Task instructions: Every line below that carries the word "none" needs to be copied.

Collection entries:
--------------------------------

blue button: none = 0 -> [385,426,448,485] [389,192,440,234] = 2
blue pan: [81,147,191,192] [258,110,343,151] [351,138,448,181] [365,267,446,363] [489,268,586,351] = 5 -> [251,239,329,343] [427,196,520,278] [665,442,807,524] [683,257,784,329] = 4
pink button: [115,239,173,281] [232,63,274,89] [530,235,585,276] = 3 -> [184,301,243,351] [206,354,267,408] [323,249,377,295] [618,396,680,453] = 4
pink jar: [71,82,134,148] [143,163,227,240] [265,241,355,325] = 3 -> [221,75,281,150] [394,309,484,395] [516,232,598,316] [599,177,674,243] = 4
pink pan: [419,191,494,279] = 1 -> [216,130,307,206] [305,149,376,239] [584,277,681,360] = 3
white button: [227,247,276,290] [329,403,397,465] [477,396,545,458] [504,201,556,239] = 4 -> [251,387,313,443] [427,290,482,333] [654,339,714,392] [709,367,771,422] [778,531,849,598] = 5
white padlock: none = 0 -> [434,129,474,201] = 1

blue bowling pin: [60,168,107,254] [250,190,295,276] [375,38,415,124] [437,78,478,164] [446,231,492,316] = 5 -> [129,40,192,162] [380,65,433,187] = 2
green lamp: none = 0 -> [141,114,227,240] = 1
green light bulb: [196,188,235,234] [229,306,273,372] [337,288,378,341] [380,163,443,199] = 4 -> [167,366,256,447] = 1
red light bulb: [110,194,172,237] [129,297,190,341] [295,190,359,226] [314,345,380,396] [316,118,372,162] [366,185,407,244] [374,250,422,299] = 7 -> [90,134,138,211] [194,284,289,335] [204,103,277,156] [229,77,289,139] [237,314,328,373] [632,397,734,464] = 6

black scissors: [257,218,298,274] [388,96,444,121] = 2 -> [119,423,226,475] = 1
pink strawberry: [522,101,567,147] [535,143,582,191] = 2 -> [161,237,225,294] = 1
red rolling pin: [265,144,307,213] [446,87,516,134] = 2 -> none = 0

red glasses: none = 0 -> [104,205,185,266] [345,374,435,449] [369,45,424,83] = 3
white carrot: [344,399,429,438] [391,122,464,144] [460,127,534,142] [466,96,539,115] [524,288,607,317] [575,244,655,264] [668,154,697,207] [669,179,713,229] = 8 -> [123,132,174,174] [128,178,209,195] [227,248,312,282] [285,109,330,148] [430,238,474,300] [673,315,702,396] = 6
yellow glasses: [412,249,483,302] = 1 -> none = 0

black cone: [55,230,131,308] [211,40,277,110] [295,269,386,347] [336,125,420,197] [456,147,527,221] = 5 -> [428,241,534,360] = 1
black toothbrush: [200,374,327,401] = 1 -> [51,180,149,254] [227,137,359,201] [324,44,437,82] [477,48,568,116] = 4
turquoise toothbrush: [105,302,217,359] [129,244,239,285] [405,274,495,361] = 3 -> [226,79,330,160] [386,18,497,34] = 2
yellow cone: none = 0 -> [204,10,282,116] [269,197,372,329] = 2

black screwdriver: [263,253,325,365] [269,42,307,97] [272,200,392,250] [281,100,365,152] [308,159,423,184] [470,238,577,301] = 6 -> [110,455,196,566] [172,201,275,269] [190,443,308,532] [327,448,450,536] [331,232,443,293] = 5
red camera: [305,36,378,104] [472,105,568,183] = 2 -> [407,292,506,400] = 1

--------------------------------

Response box:
blue button: none = 0 -> [385,426,448,485] [389,192,440,234] = 2
white padlock: none = 0 -> [434,129,474,201] = 1
green lamp: none = 0 -> [141,114,227,240] = 1
red rolling pin: [265,144,307,213] [446,87,516,134] = 2 -> none = 0
red glasses: none = 0 -> [104,205,185,266] [345,374,435,449] [369,45,424,83] = 3
yellow glasses: [412,249,483,302] = 1 -> none = 0
yellow cone: none = 0 -> [204,10,282,116] [269,197,372,329] = 2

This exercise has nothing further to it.